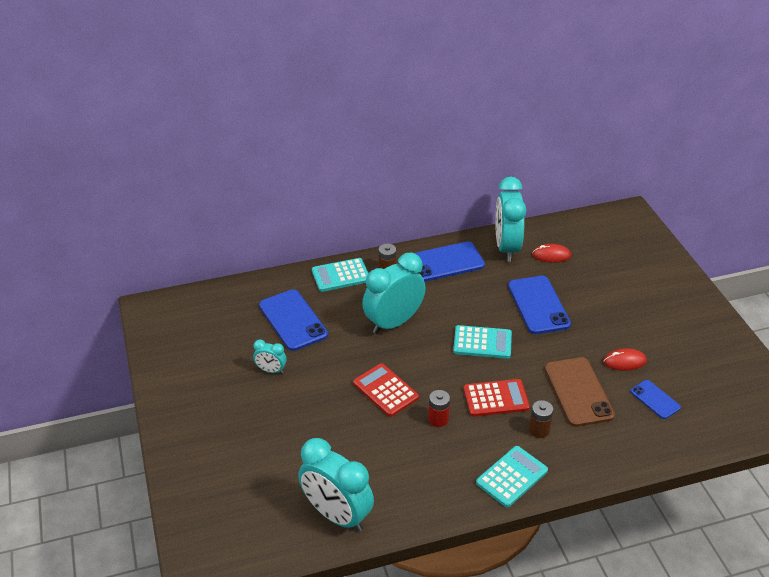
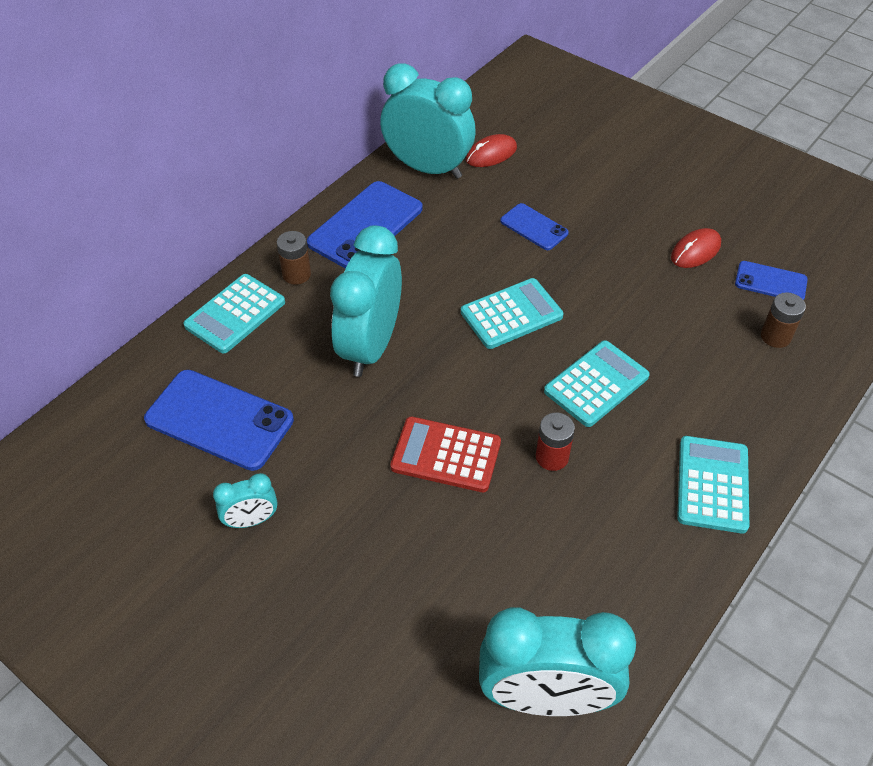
camera: 35 degrees left, 10 degrees up
(496, 398) = (596, 384): red calculator -> turquoise calculator
(506, 247) = (428, 168): turquoise clock -> turquoise clock turned 150 degrees clockwise
(538, 305) = (534, 227): blue phone -> blue phone, size x0.55
(539, 430) = (685, 398): brown battery -> brown battery (775, 336)
(578, 392) = (682, 319): brown phone -> none

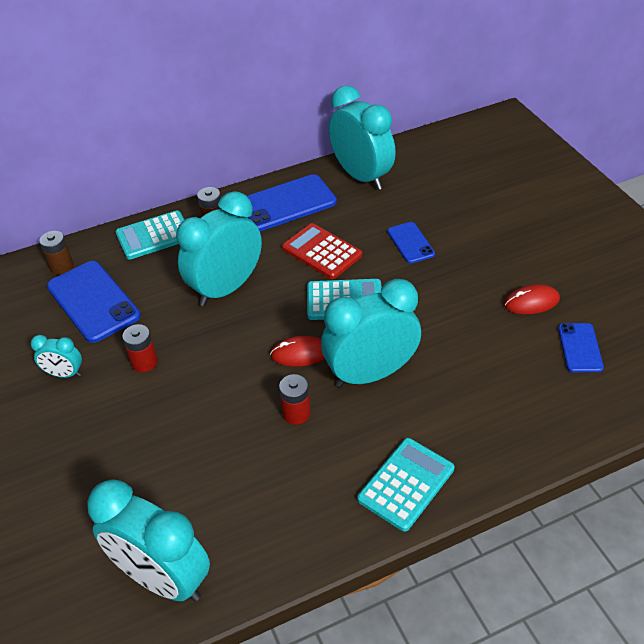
camera: 30 degrees right, 5 degrees down
(339, 468) = (144, 362): none -> red battery
(446, 455) = (222, 382): red calculator -> red calculator (322, 252)
(491, 154) = (418, 179): red mouse -> red mouse (300, 354)
(596, 384) = (371, 374): turquoise calculator -> turquoise clock
(770, 282) = (580, 348): blue phone -> blue phone turned 45 degrees clockwise
(775, 336) = (550, 392): brown battery -> brown battery (62, 267)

--------------------------------------------------

• **Activity**: All entries should be given again exactly, except that pictures are to be excluded.

• **Exercise output**:
camera: 35 degrees left, 10 degrees up
(496, 398) = (596, 384): red calculator -> turquoise calculator
(506, 247) = (428, 168): turquoise clock -> turquoise clock turned 150 degrees clockwise
(538, 305) = (534, 227): blue phone -> blue phone, size x0.55
(539, 430) = (685, 398): brown battery -> brown battery (775, 336)
(578, 392) = (682, 319): brown phone -> none

camera: 30 degrees right, 5 degrees down
(339, 468) = (144, 362): none -> red battery
(446, 455) = (222, 382): red calculator -> red calculator (322, 252)
(491, 154) = (418, 179): red mouse -> red mouse (300, 354)
(596, 384) = (371, 374): turquoise calculator -> turquoise clock
(770, 282) = (580, 348): blue phone -> blue phone turned 45 degrees clockwise
(775, 336) = (550, 392): brown battery -> brown battery (62, 267)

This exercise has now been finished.